» BRIEF
Tell how many lines in the data contain the word "white", and leave out everything else.
(GIVEN DATA begins)
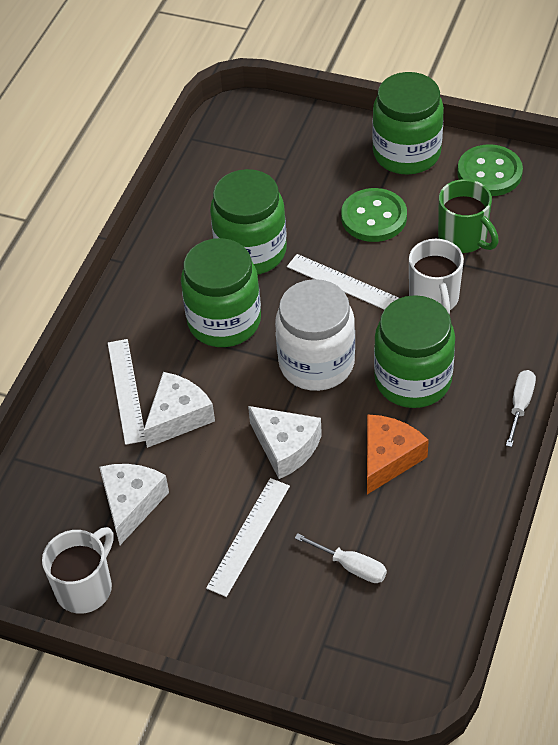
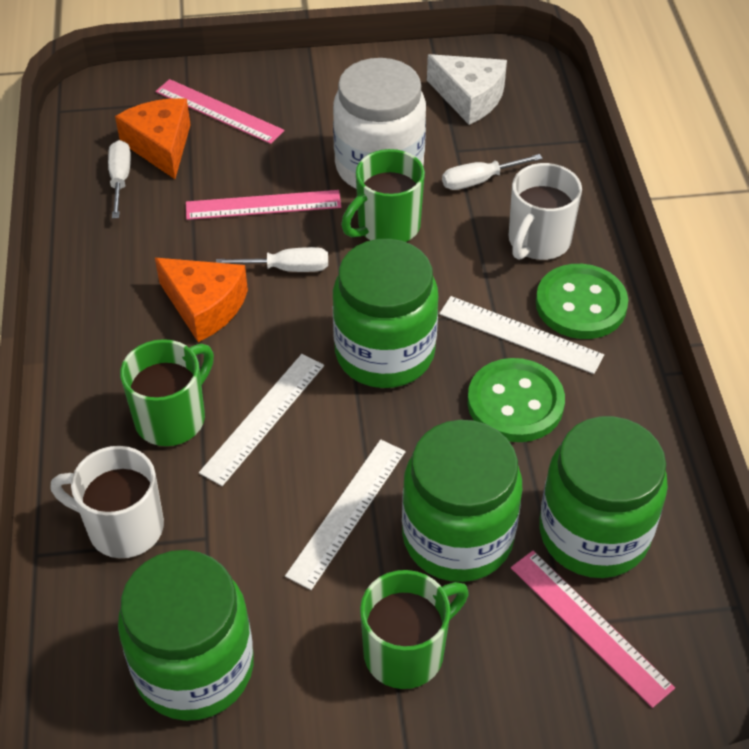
green mug: 1 -> 3
orange cheese: 1 -> 2
pink ruler: 0 -> 3
white cheese: 3 -> 1
white screwdriver: 2 -> 3

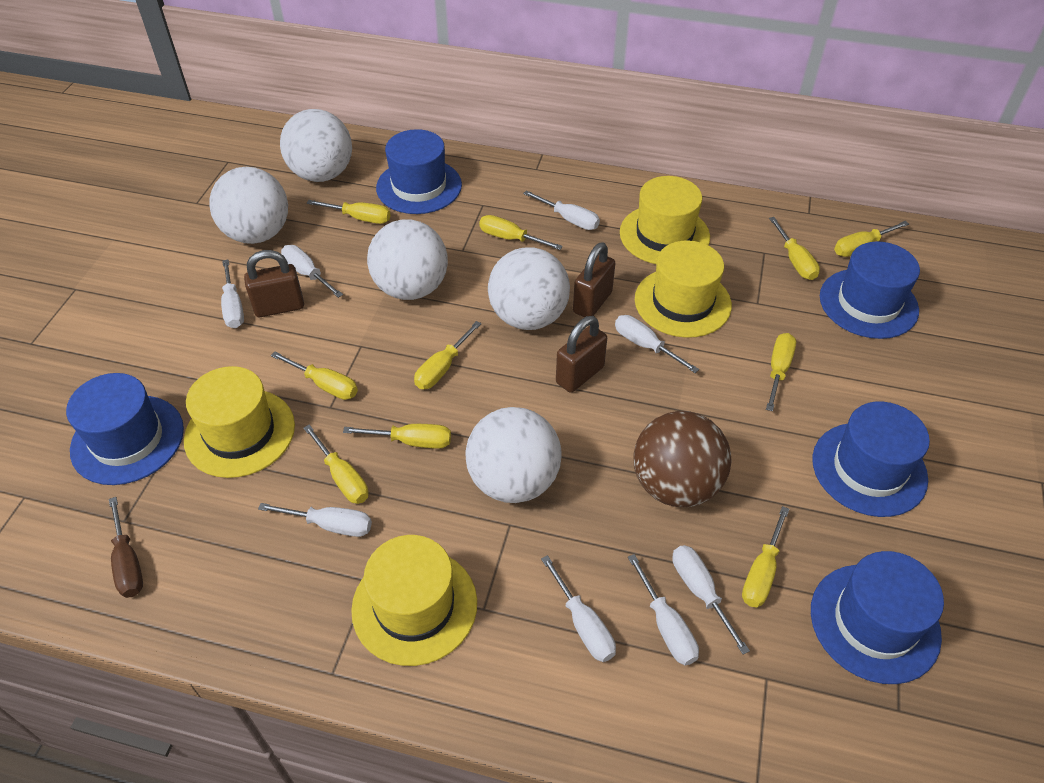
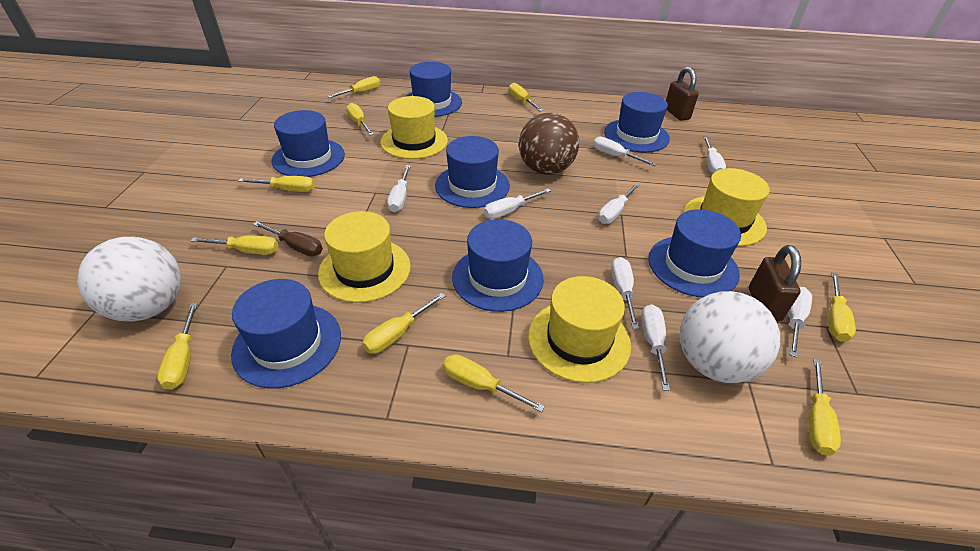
blue hat: 5 -> 7
brown padlock: 3 -> 2
white ball: 5 -> 2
(GIVEN DATA ends)
» TASK RESPONSE
3